#### DATA PROVIDED
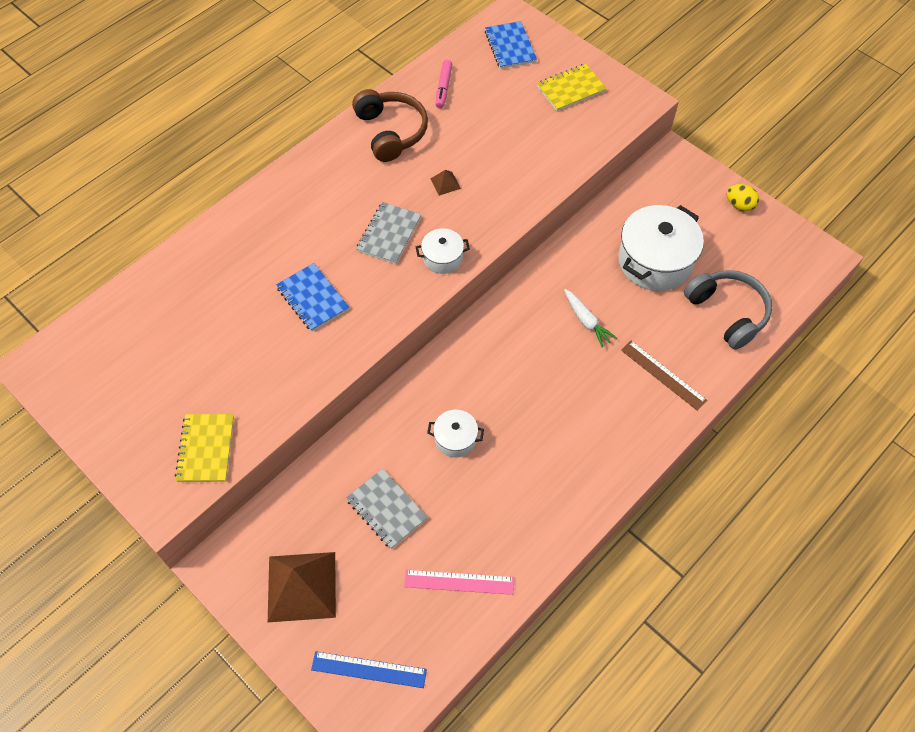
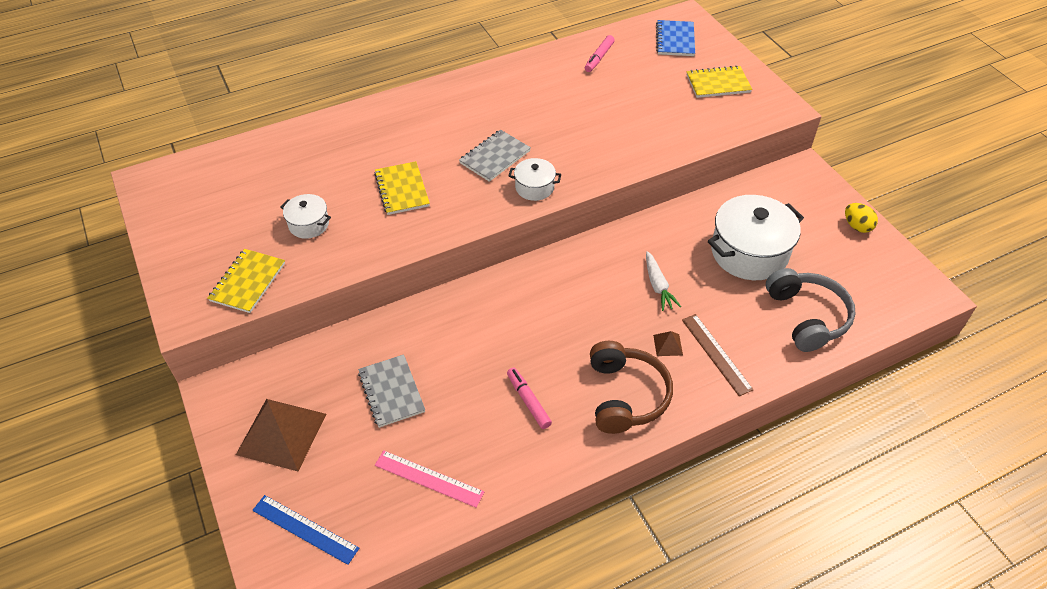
camera: 20 degrees right, 10 degrees down
blue notebook [276,263,349,332] -> yellow notebook [374,161,430,215]
brown headphones [352,89,428,162] -> brown headphones moved to [590,341,673,434]
white pot [427,410,484,458] -> white pot moved to [280,194,331,239]
brown pyramid [431,170,461,196] -> brown pyramid moved to [653,331,683,356]
none -> pink marker [507,368,552,429]

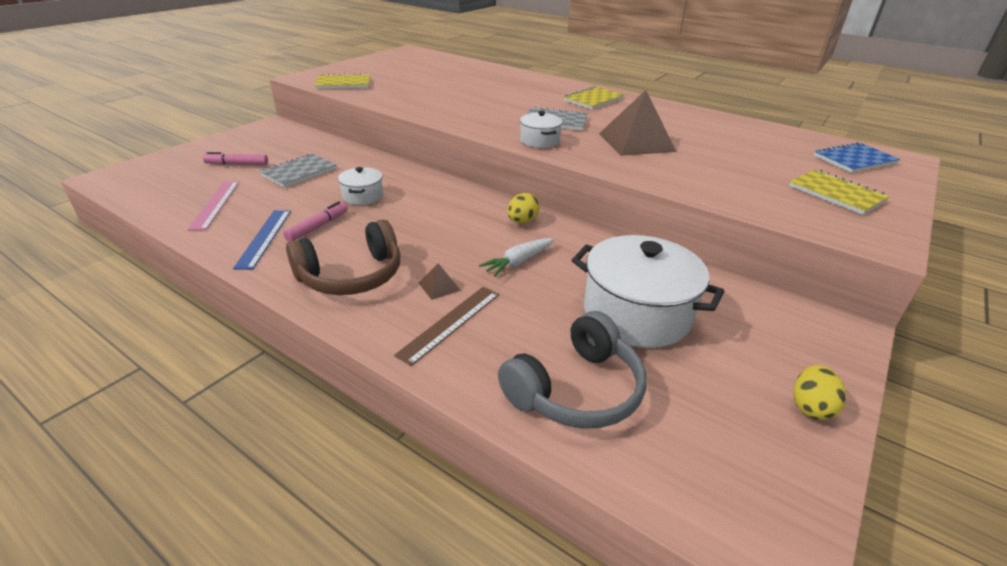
camera: 60 degrees right, 15 degrees down
brown pyramid [236,399,326,471] -> brown pyramid moved to [599,90,676,156]
blue ruler [252,495,359,565] -> blue ruler moved to [233,210,291,270]
white pot [280,194,331,239] -> white pot moved to [338,167,383,205]
yellow notebook [374,161,430,215] -> yellow notebook moved to [563,86,624,109]
pink marker [585,35,615,72] -> pink marker moved to [203,152,268,165]
none -> yellow egg [507,193,540,223]

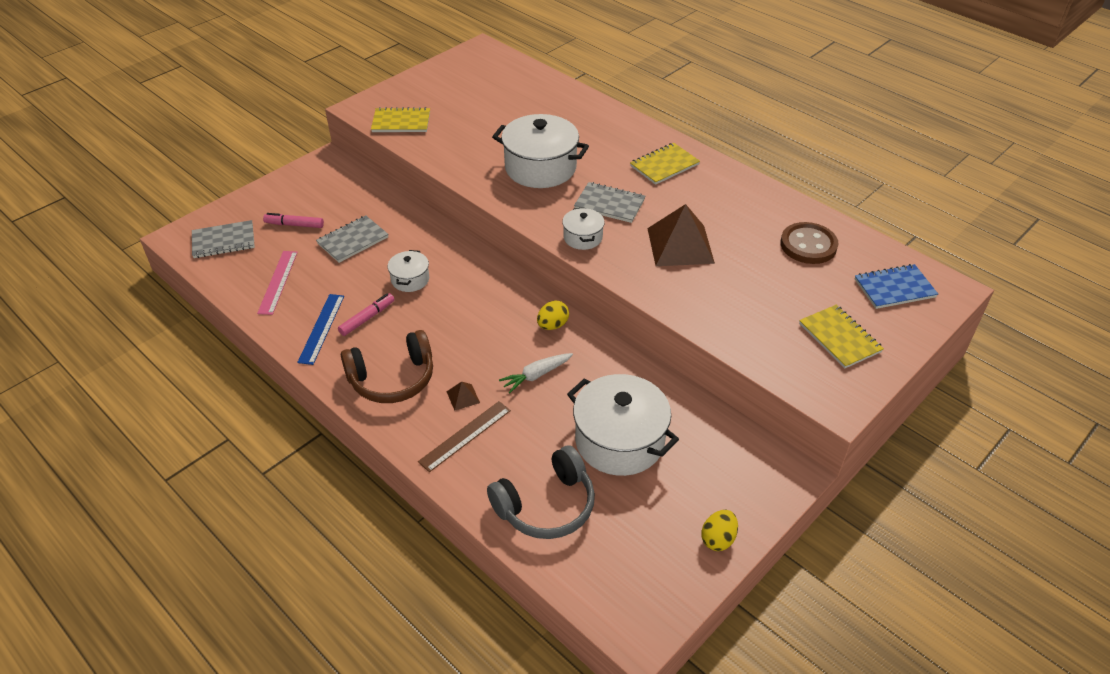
camera: 10 degrees right, 10 degrees up
none -> grey notebook [192,220,255,258]
none -> white pot [492,114,589,188]
none -> brown button [780,222,838,264]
########
GOAL OF THE EXERCISE =
The copy should match the records above exactly, except that pictures are dropped.

YOUR RESPONSE =
camera: 20 degrees right, 10 degrees down
blue notebook [276,263,349,332] -> yellow notebook [374,161,430,215]
brown headphones [352,89,428,162] -> brown headphones moved to [590,341,673,434]
white pot [427,410,484,458] -> white pot moved to [280,194,331,239]
brown pyramid [431,170,461,196] -> brown pyramid moved to [653,331,683,356]
none -> pink marker [507,368,552,429]

camera: 60 degrees right, 15 degrees down
brown pyramid [236,399,326,471] -> brown pyramid moved to [599,90,676,156]
blue ruler [252,495,359,565] -> blue ruler moved to [233,210,291,270]
white pot [280,194,331,239] -> white pot moved to [338,167,383,205]
yellow notebook [374,161,430,215] -> yellow notebook moved to [563,86,624,109]
pink marker [585,35,615,72] -> pink marker moved to [203,152,268,165]
none -> yellow egg [507,193,540,223]

camera: 10 degrees right, 10 degrees up
none -> grey notebook [192,220,255,258]
none -> white pot [492,114,589,188]
none -> brown button [780,222,838,264]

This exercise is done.